Copy exactly every line below, from the first through the one that contains "cyan L-shape: (533, 608)", and skip all pictures.

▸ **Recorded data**
────────────────────────────────────────
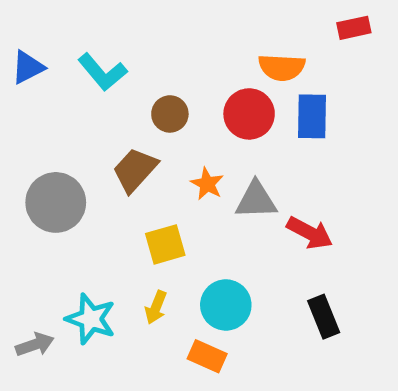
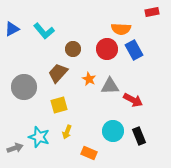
blue rectangle: (312, 116) -> (134, 50), turned -30
yellow square: (165, 244) -> (59, 105), moved
cyan circle: (226, 305) -> (113, 131), moved

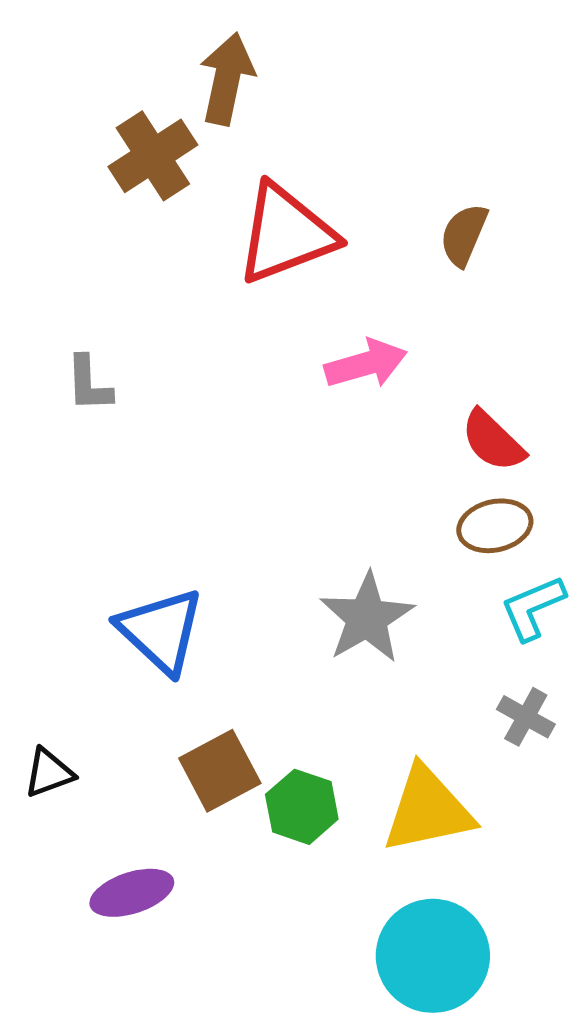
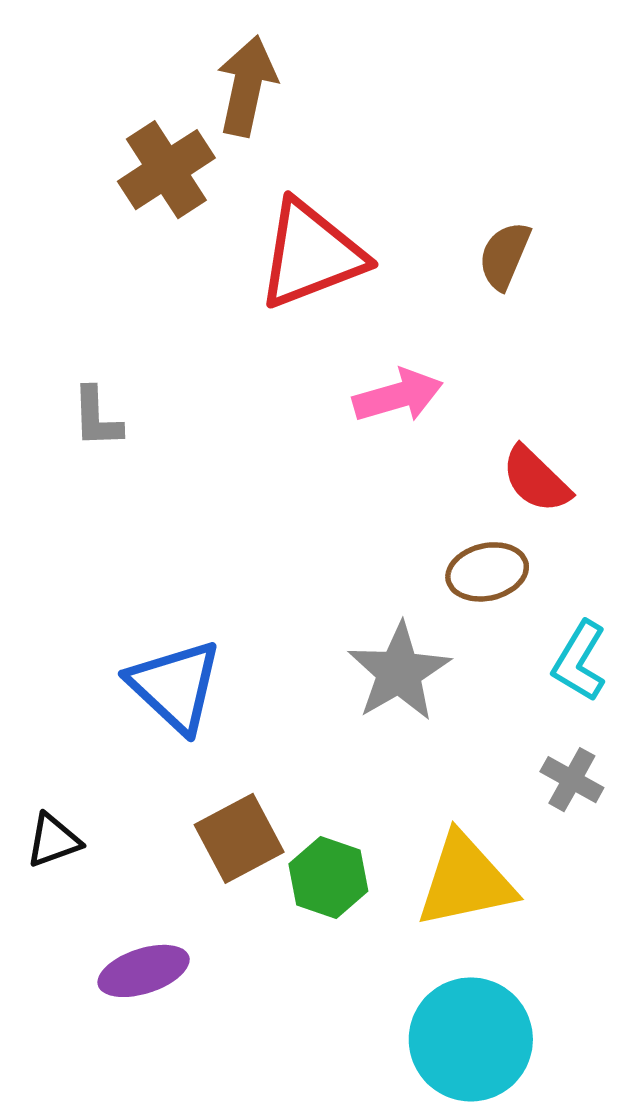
brown ellipse: (495, 526) -> (487, 572), moved
cyan L-shape: (533, 608) -> (580, 661), turned -36

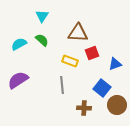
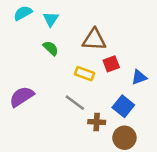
cyan semicircle: (19, 44) -> (23, 13), moved
gray line: (62, 85) -> (75, 103), turned -48
brown circle: (117, 105) -> (124, 138), moved
brown cross: (84, 108) -> (97, 122), moved

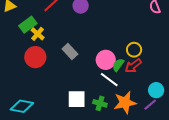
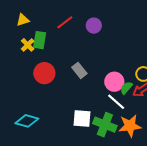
green rectangle: (28, 25) -> (40, 40), turned -48
yellow cross: (38, 34) -> (28, 45), moved
green cross: (100, 103) -> (105, 125), size x1.6

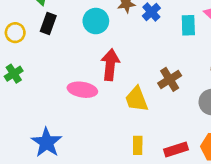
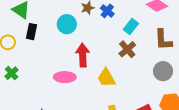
cyan rectangle: (188, 25) -> (131, 27), moved, turned 49
brown cross: (170, 79) -> (127, 49), moved

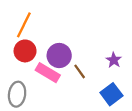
────────────────────────────────────────
▸ **Answer below**
blue rectangle: (312, 116) -> (134, 50), turned -30
yellow square: (165, 244) -> (59, 105), moved
cyan circle: (226, 305) -> (113, 131), moved

brown ellipse: (495, 526) -> (487, 572), moved
cyan L-shape: (533, 608) -> (580, 661), turned -36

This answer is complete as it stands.